EXERCISE OBJECTIVE :: Pictures must not be copied, but every entry must be reproduced exactly.

[Extracted data entries]
^^^^^^^^^^^^^^^^
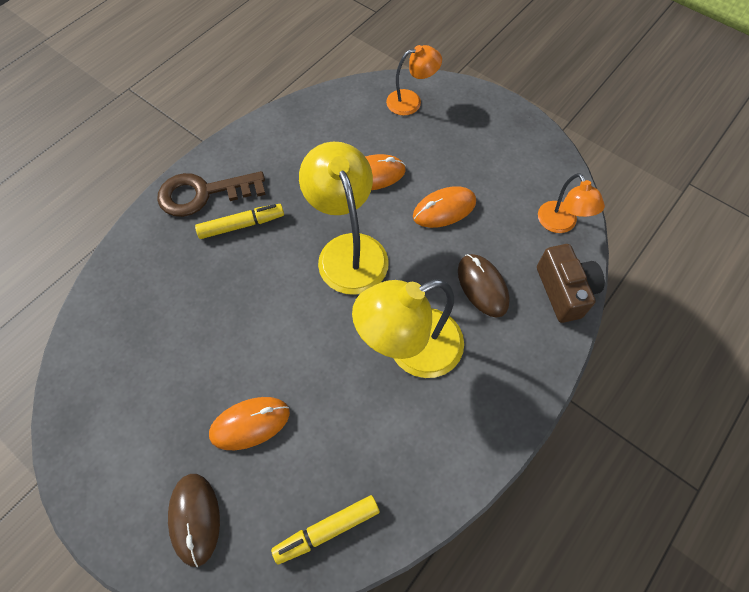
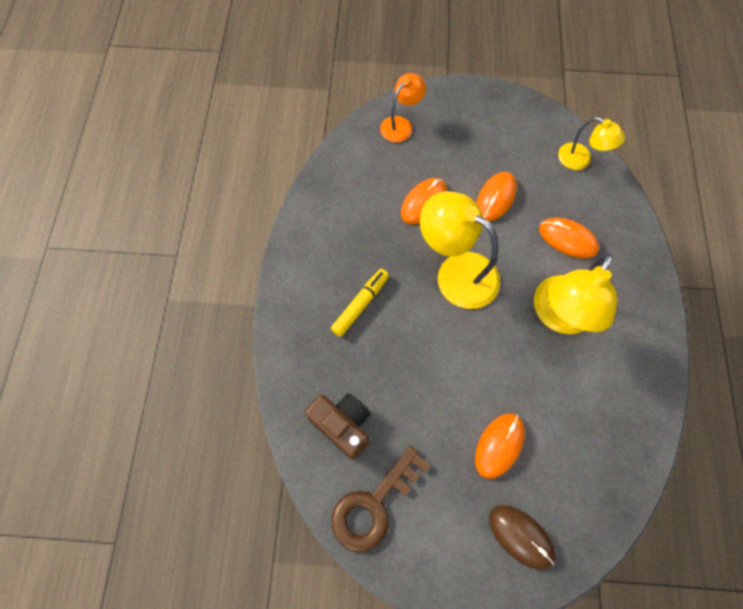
camera: 35 degrees left, 5 degrees up
(203, 194) = (306, 299): brown key -> brown key (373, 505)
(327, 530) = (610, 476): yellow marker -> none
(482, 286) = (567, 239): brown mouse -> orange mouse
(560, 224) = (581, 160): orange lamp -> yellow lamp
(564, 291) = (620, 208): brown camera -> brown camera (342, 425)

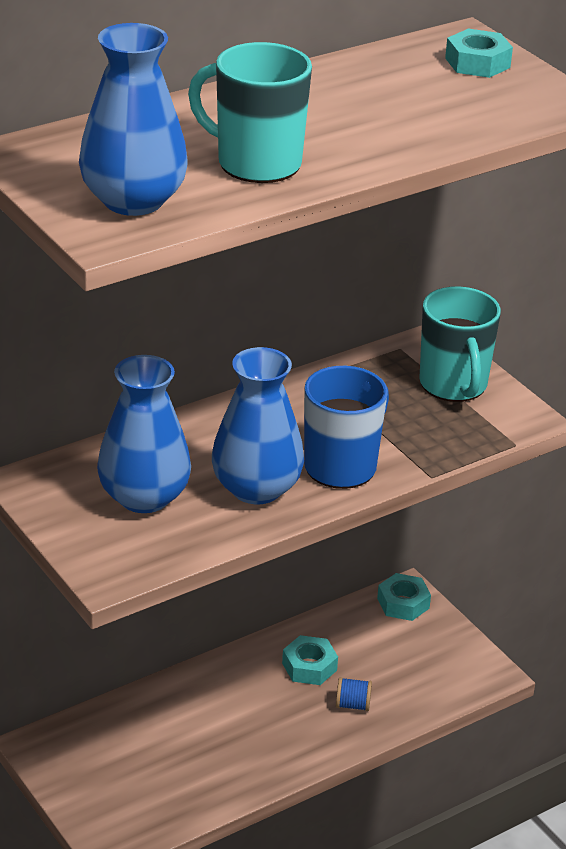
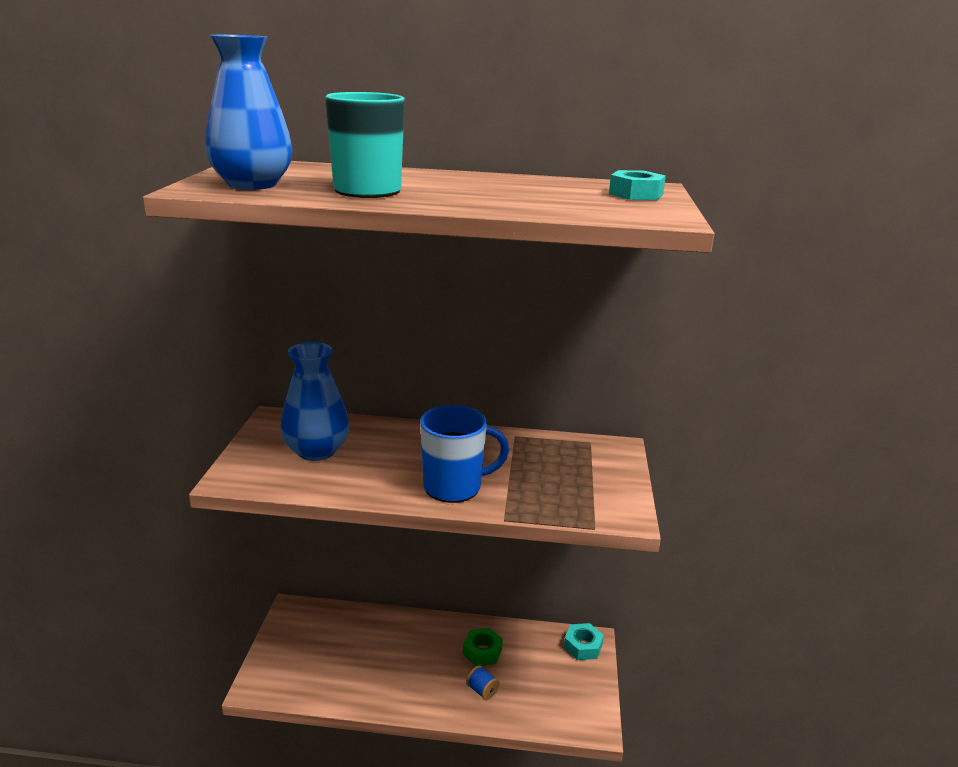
camera: 40 degrees right, 10 degrees down
(256, 488) = (383, 475): blue vase -> none
(309, 666) = (482, 651): turquoise nut -> green nut
(454, 385) = (598, 475): turquoise mug -> none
^^^^^^^^^^^^^^^^
RESPONSE TO THIS EXERCISE ::
camera: 35 degrees left, 5 degrees up
(203, 194) = (306, 299): brown key -> brown key (373, 505)
(327, 530) = (610, 476): yellow marker -> none
(482, 286) = (567, 239): brown mouse -> orange mouse
(560, 224) = (581, 160): orange lamp -> yellow lamp
(564, 291) = (620, 208): brown camera -> brown camera (342, 425)

camera: 40 degrees right, 10 degrees down
(256, 488) = (383, 475): blue vase -> none
(309, 666) = (482, 651): turquoise nut -> green nut
(454, 385) = (598, 475): turquoise mug -> none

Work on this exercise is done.